- Problem details -
Which lines of the data contain the string "aqua"? Copy every one of them.

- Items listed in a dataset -
*** Block opens ***

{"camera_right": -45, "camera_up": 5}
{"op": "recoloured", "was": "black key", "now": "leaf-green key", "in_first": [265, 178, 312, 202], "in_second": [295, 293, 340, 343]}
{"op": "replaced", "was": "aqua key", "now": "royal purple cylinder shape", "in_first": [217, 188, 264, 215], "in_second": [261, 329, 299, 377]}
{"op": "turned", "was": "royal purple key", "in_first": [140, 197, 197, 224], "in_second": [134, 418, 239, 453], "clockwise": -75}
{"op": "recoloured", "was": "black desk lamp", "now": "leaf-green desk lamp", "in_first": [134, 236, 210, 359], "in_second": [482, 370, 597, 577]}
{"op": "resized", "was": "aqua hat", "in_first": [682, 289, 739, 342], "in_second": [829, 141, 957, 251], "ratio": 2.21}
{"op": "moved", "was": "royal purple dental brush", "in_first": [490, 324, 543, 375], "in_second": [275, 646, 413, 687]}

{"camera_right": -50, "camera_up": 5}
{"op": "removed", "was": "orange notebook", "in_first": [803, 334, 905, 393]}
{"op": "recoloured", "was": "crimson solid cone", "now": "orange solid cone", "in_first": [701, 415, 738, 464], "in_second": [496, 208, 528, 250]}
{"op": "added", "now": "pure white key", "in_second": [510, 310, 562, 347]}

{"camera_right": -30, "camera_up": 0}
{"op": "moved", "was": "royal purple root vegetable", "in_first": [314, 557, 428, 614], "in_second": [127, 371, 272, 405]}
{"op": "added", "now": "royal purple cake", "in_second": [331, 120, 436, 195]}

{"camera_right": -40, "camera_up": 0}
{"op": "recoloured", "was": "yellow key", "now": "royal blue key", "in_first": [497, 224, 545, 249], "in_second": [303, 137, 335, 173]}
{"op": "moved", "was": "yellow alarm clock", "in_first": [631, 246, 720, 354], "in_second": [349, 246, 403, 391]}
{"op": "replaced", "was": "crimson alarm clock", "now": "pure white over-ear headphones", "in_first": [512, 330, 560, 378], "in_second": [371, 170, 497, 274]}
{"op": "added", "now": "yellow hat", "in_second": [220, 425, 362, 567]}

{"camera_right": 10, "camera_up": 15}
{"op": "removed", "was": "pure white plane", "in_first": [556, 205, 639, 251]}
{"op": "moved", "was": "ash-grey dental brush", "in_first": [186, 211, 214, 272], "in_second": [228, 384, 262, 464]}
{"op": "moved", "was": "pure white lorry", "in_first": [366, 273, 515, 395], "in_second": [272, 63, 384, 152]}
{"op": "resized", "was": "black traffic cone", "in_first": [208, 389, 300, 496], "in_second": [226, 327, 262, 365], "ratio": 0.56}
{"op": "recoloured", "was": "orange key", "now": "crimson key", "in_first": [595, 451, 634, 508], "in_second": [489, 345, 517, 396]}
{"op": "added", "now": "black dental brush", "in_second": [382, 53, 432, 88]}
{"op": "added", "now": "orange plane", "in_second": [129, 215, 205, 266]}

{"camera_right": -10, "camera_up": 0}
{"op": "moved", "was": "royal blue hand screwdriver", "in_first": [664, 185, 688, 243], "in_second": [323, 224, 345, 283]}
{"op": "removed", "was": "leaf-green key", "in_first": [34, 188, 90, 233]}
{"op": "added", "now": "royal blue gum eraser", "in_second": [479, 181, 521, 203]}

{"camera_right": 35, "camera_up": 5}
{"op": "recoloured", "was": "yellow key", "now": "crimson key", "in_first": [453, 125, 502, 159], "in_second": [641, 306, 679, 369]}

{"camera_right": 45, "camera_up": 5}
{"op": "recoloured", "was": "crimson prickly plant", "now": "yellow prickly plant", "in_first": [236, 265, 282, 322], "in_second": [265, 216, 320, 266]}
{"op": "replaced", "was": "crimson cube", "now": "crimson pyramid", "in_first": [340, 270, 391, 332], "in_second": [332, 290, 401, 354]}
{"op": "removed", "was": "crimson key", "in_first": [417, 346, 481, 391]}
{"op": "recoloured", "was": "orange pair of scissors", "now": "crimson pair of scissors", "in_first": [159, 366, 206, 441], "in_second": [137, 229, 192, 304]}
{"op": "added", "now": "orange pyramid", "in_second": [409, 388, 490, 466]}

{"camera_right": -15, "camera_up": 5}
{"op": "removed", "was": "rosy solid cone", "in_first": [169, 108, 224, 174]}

*** Block closes ***

- Answer below -
{"op": "replaced", "was": "aqua key", "now": "royal purple cylinder shape", "in_first": [217, 188, 264, 215], "in_second": [261, 329, 299, 377]}
{"op": "resized", "was": "aqua hat", "in_first": [682, 289, 739, 342], "in_second": [829, 141, 957, 251], "ratio": 2.21}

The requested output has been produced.